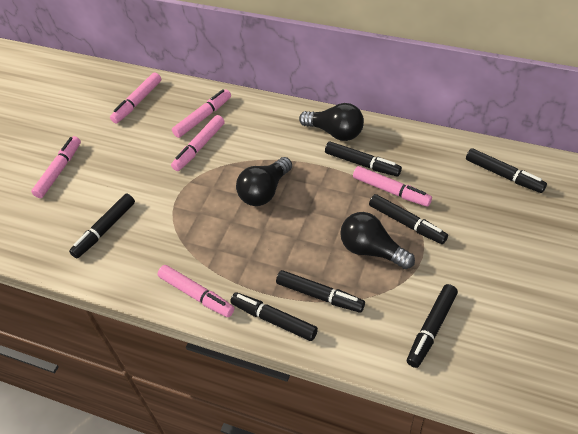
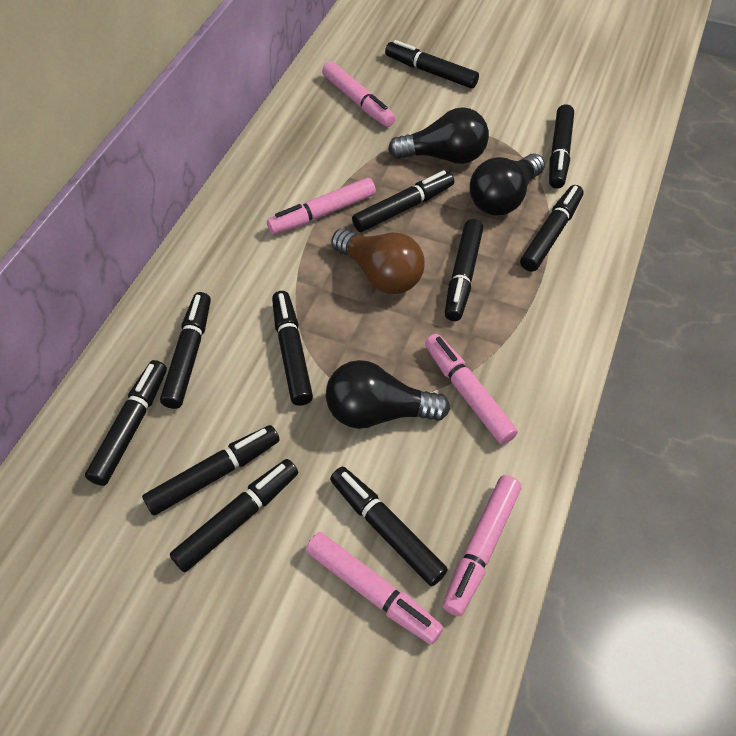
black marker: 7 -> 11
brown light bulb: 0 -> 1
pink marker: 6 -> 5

....

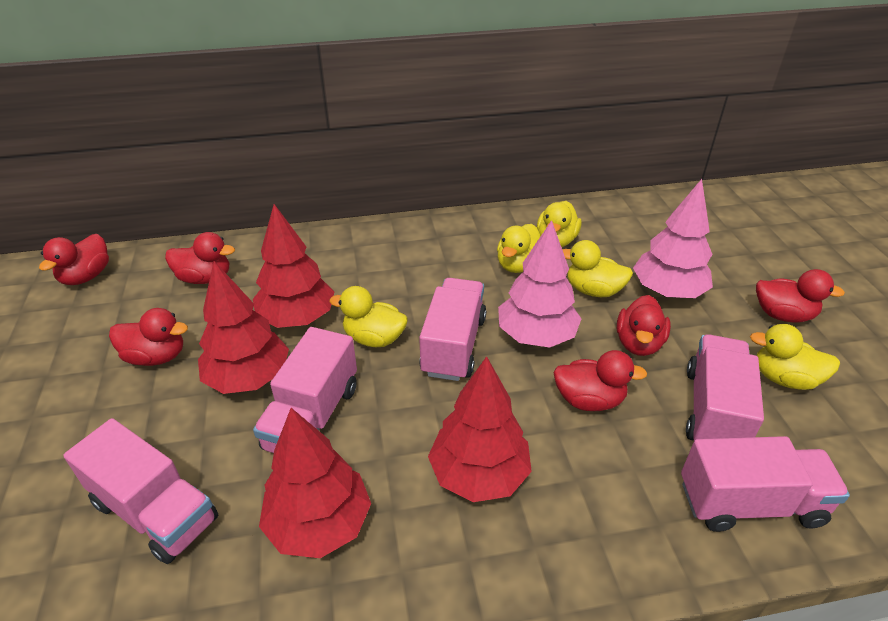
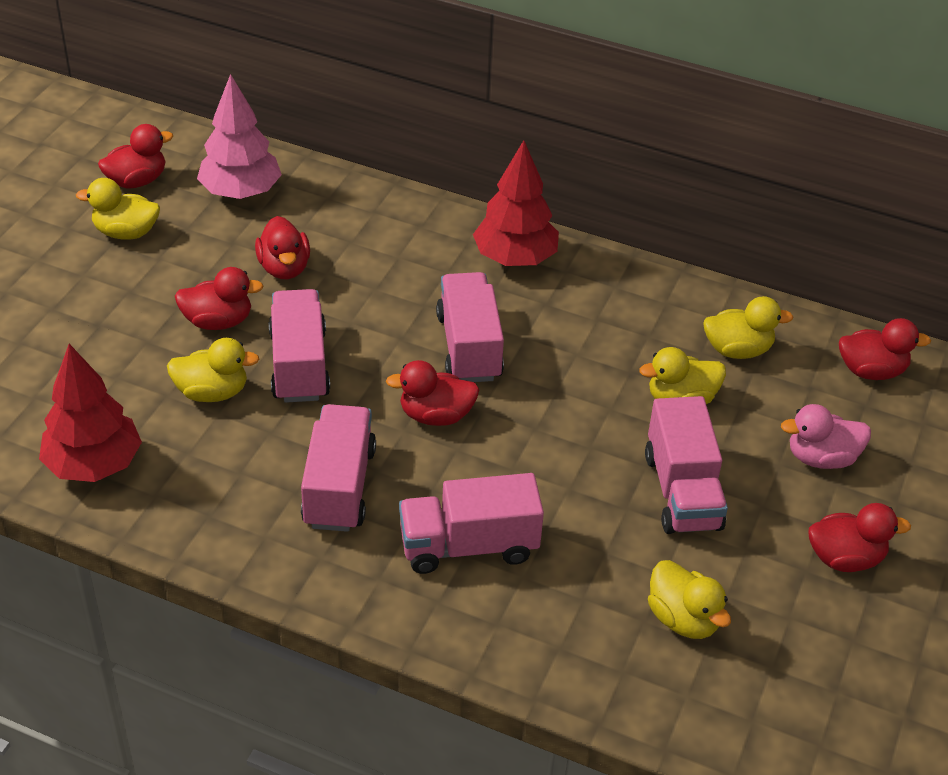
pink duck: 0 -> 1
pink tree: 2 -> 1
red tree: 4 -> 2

....

» WHAT IS NEEDED: From the listing above, count the lines that include the word "pink" and give the total alone.

» TASK RESULT: 3